Task item
Below are some entries; state how many of their lines include the word "turquoise" and give no more than that number.
*** Opening of Supplied entries ***
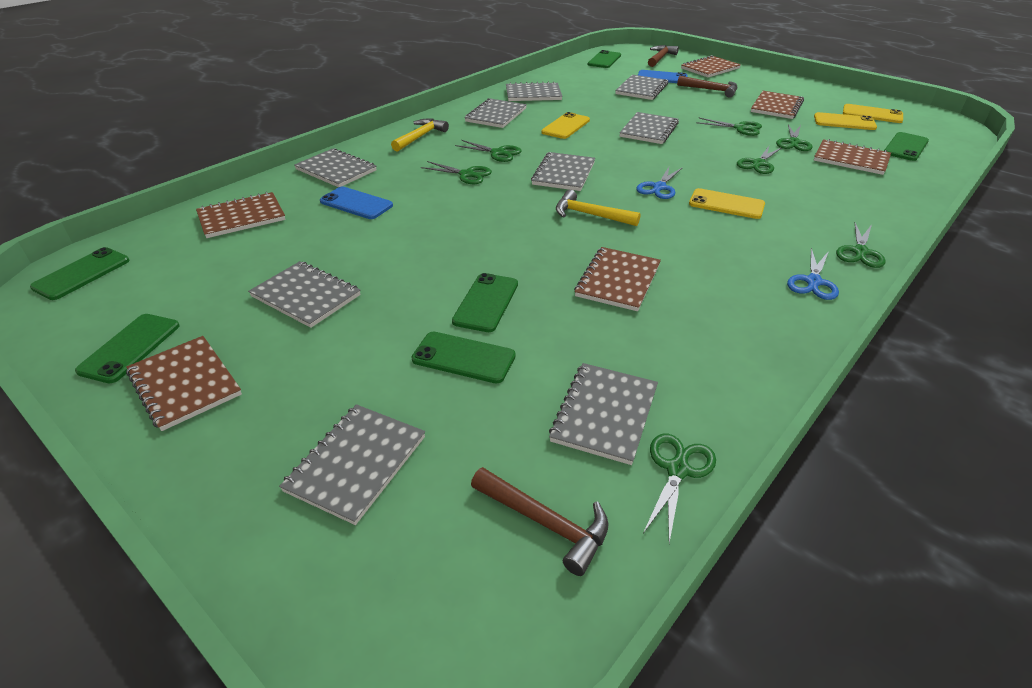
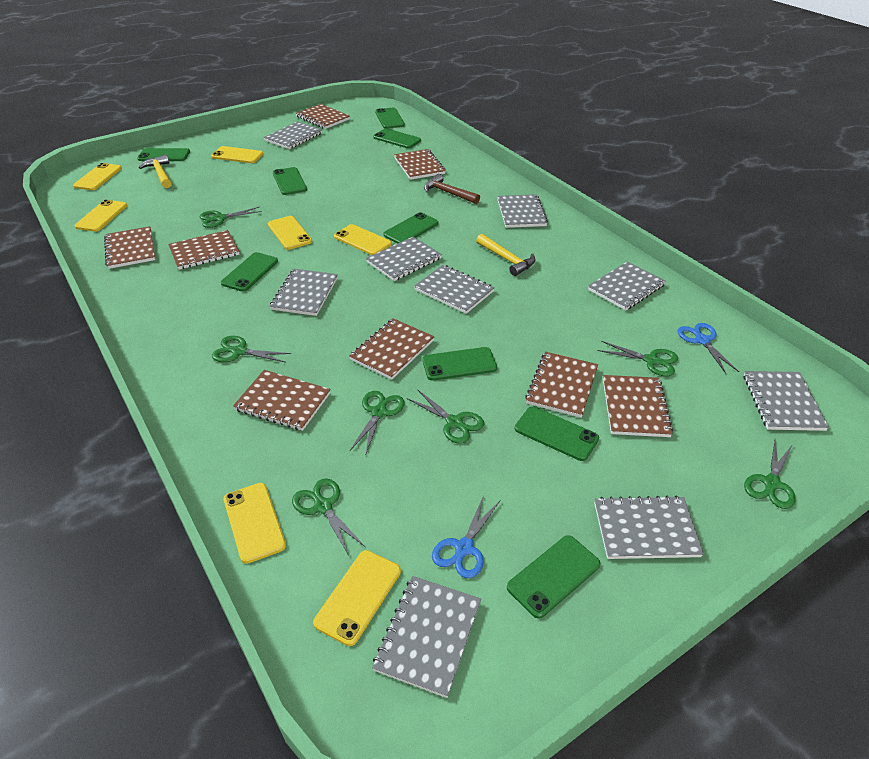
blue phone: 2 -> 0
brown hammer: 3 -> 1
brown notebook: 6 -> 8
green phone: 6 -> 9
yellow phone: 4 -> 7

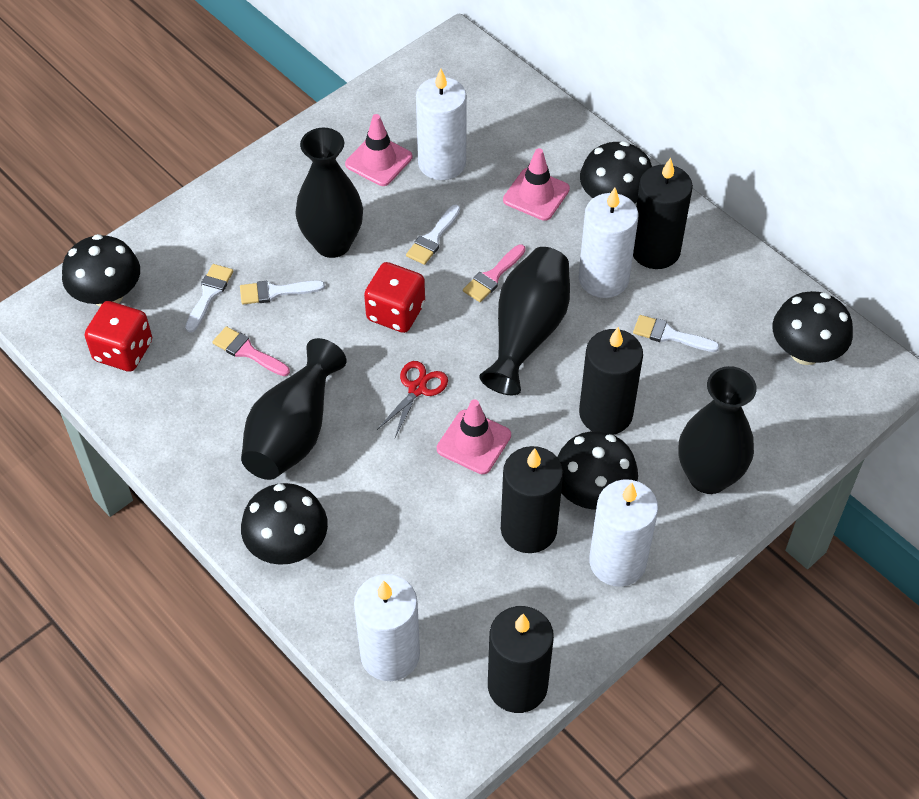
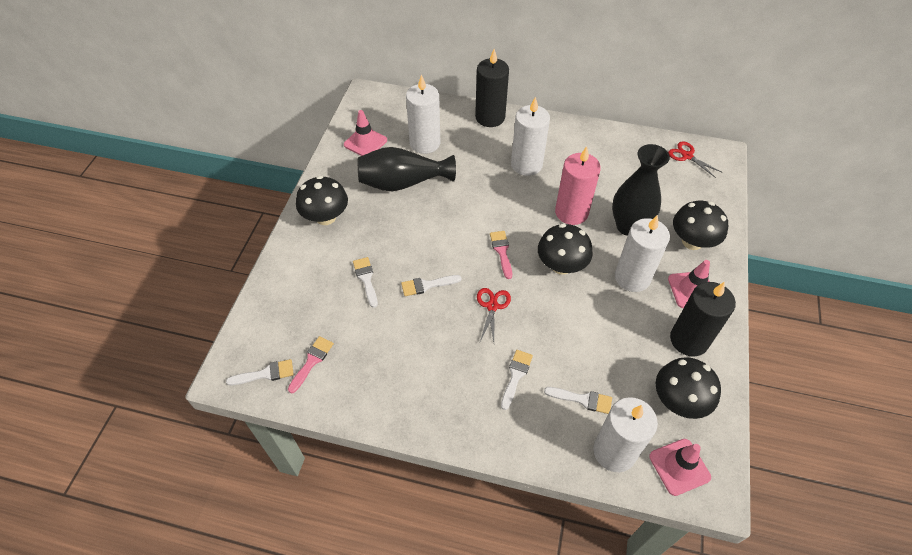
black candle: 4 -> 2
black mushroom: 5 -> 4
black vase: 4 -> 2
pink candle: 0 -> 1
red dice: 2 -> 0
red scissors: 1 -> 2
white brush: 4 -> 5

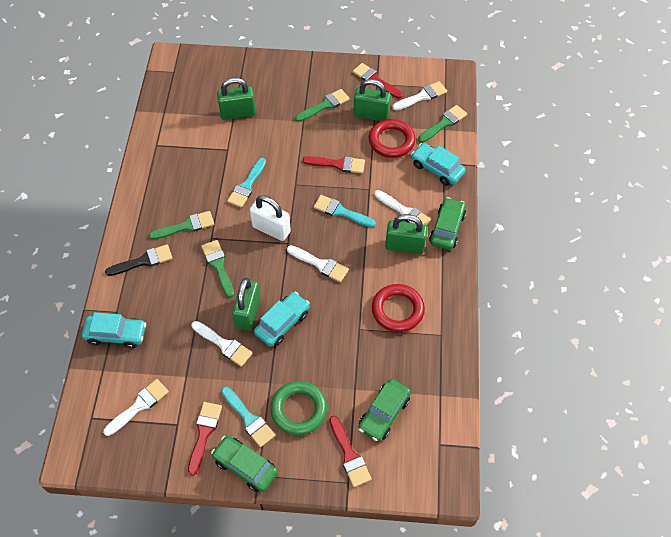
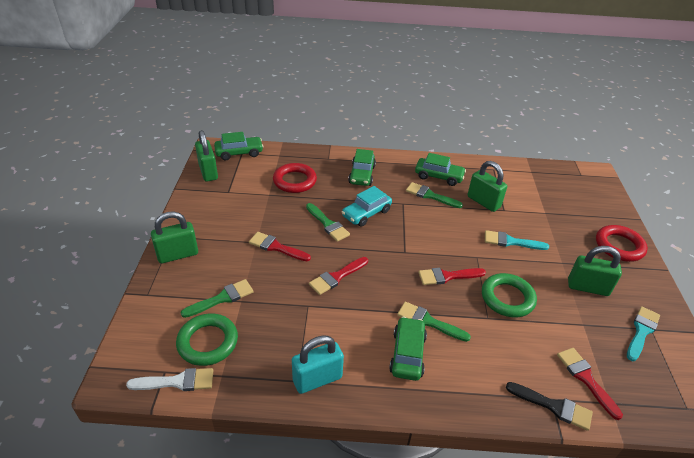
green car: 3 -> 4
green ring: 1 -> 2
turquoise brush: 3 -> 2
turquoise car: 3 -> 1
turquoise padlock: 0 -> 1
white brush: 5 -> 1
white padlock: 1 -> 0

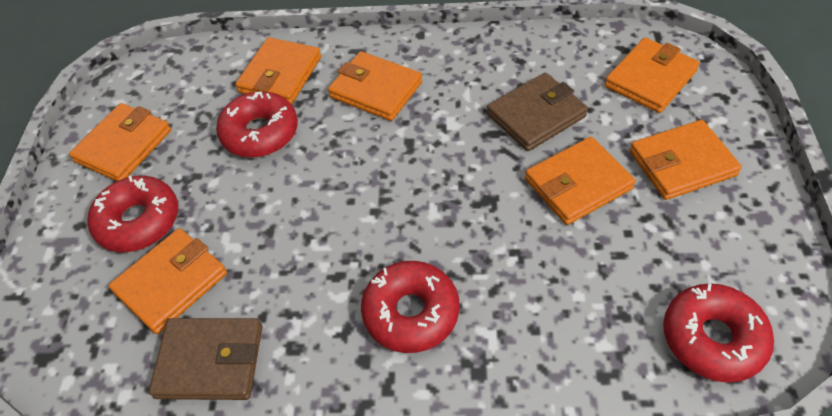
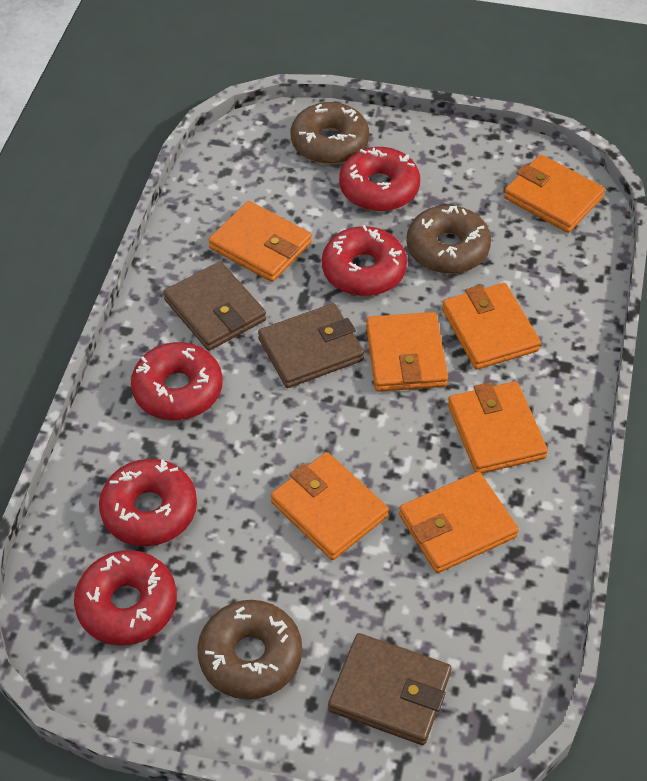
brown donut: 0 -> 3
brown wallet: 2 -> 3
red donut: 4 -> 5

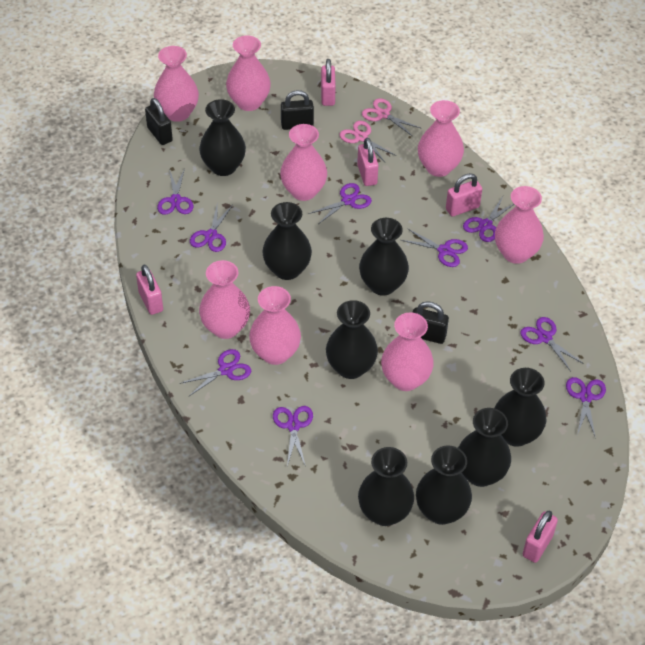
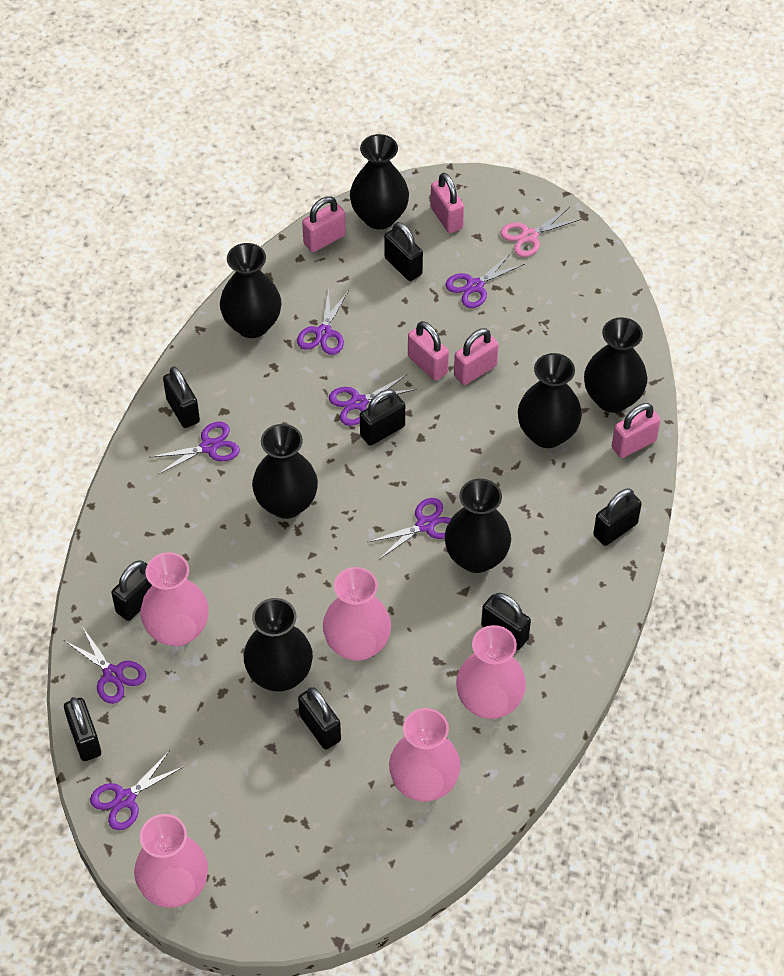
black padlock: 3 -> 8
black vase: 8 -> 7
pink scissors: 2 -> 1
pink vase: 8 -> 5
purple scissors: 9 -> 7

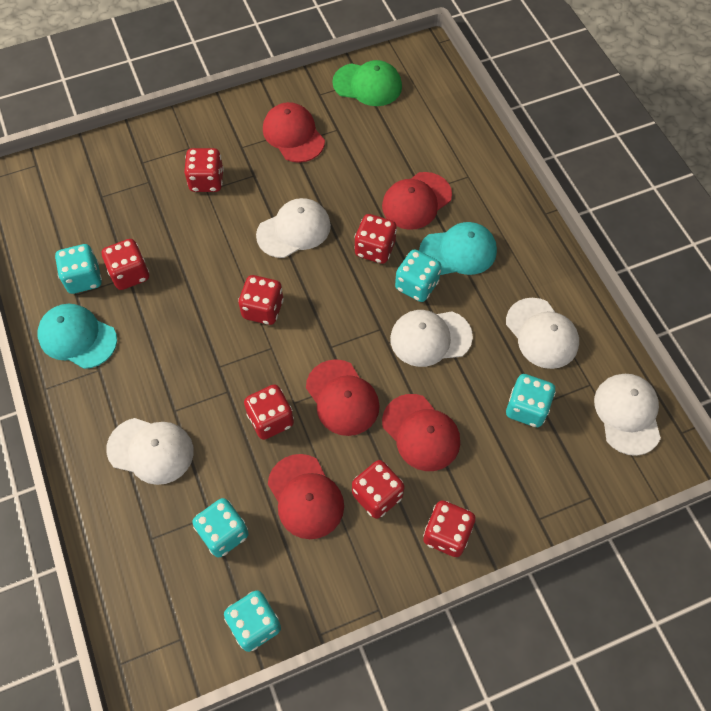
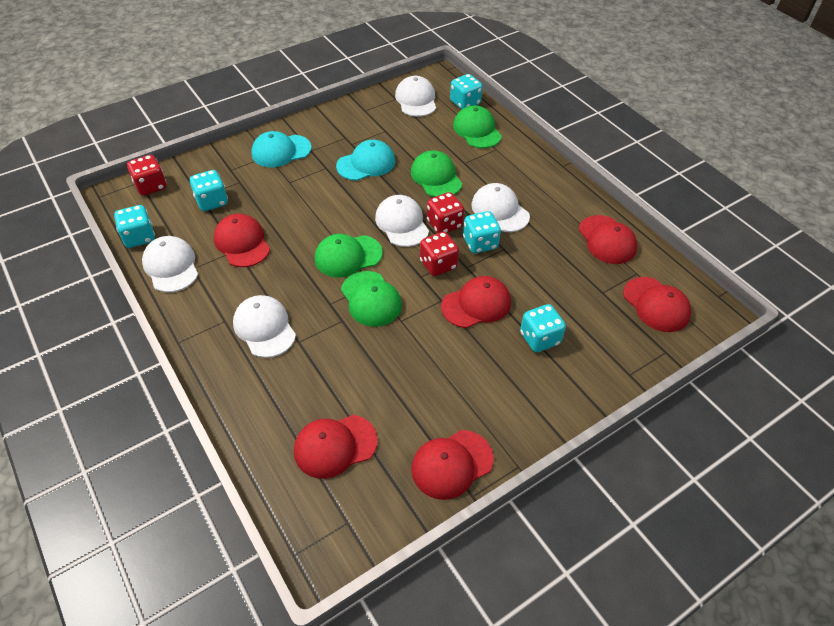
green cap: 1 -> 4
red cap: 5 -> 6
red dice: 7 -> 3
*** Close of Supplied entries ***
Answer section
3